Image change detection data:
#####

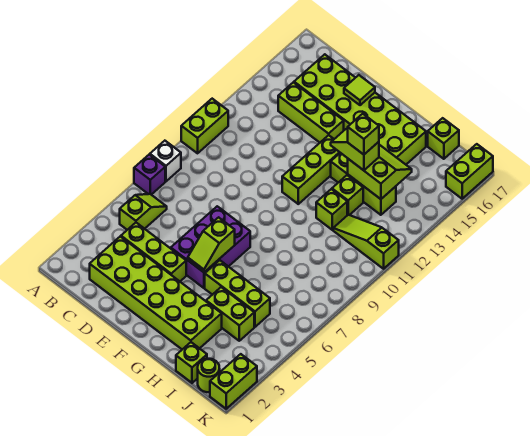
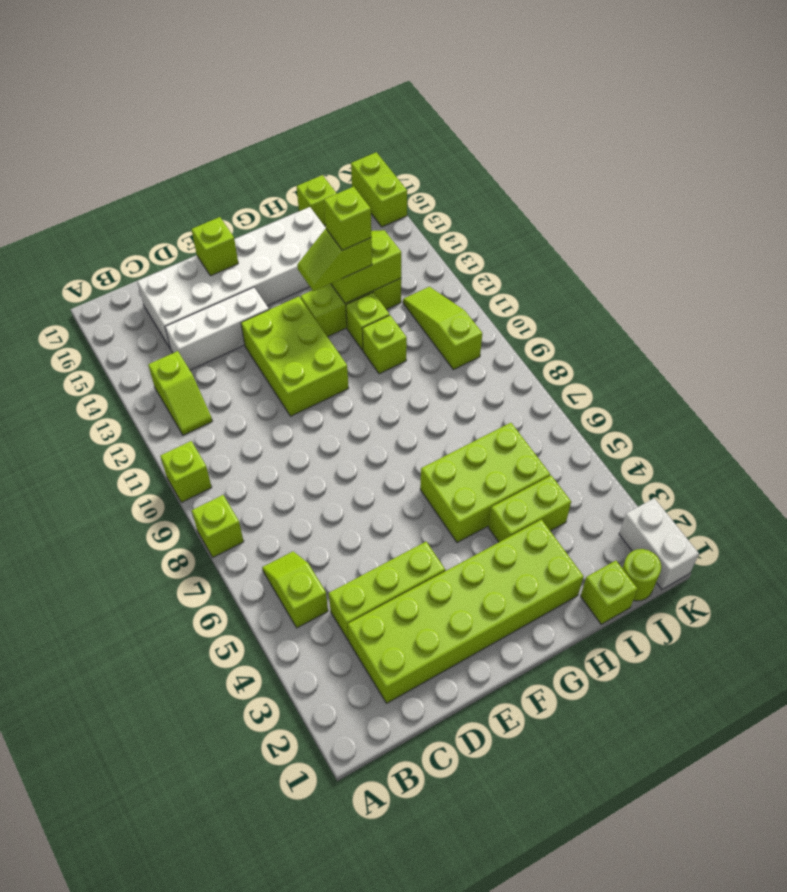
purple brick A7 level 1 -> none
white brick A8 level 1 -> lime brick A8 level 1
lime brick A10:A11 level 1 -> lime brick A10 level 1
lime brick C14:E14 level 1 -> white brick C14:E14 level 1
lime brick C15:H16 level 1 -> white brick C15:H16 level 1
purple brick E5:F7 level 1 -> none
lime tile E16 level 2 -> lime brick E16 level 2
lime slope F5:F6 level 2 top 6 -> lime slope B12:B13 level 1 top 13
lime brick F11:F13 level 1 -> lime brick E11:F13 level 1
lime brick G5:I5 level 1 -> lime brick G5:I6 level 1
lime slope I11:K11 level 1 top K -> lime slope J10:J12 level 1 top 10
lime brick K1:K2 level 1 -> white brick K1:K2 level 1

#####

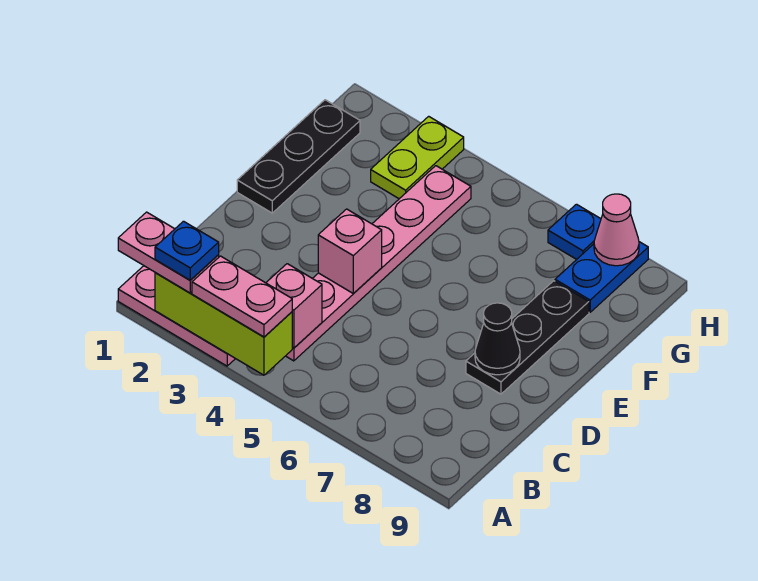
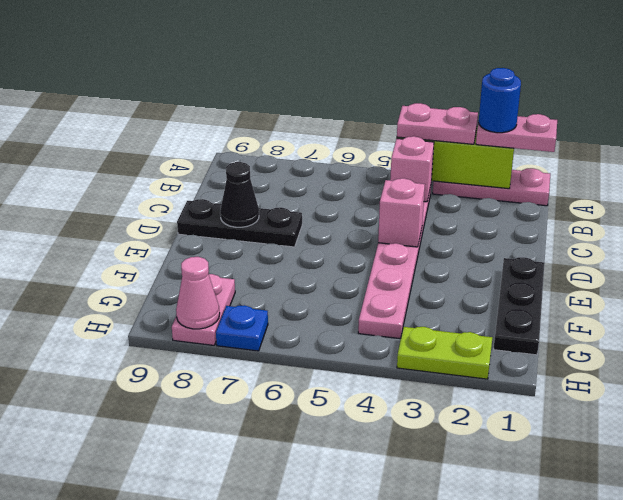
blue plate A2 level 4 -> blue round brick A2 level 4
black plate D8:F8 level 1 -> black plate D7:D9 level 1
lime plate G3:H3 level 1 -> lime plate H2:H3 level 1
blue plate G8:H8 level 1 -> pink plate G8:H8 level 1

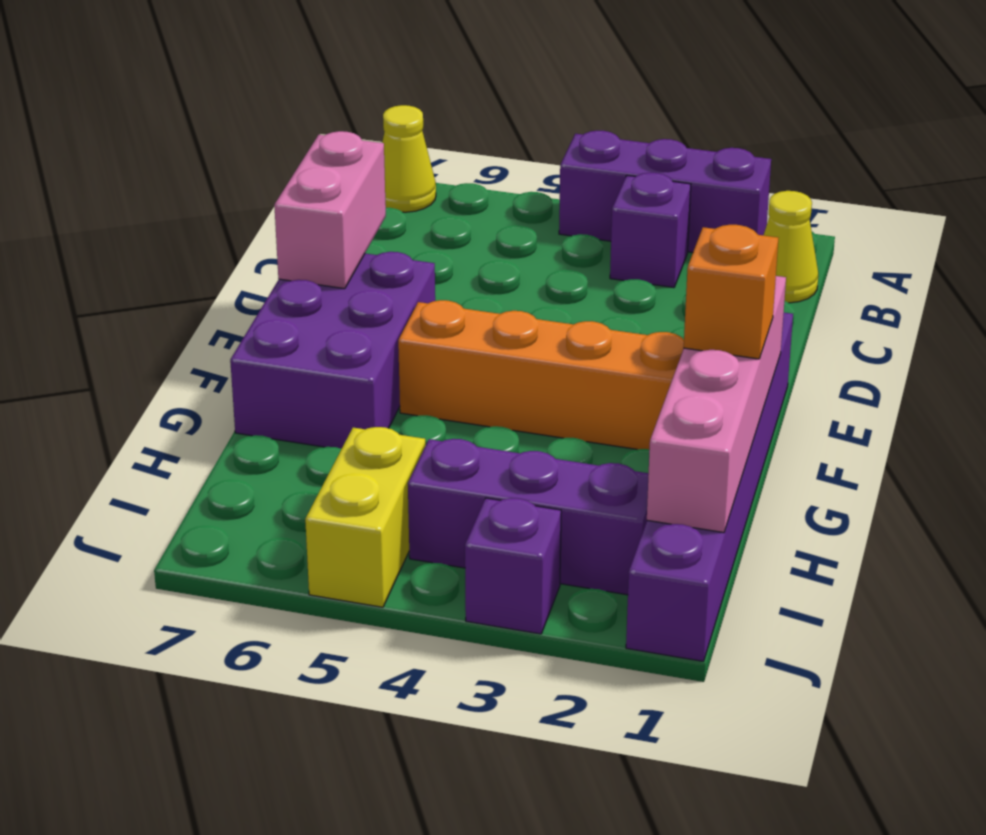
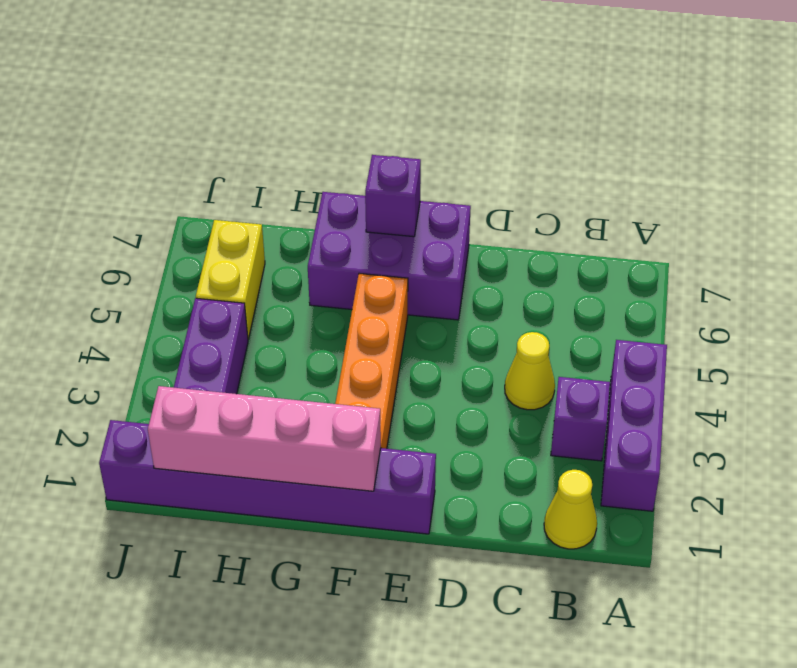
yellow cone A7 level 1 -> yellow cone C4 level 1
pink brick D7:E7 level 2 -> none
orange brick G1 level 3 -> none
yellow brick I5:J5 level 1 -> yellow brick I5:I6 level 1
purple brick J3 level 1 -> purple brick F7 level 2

#####

**WORK REQUIRED:** Extract every line containing the string "pink" from the data above.

**SOLUTION FOR THIS TASK:**
blue plate G8:H8 level 1 -> pink plate G8:H8 level 1
pink brick D7:E7 level 2 -> none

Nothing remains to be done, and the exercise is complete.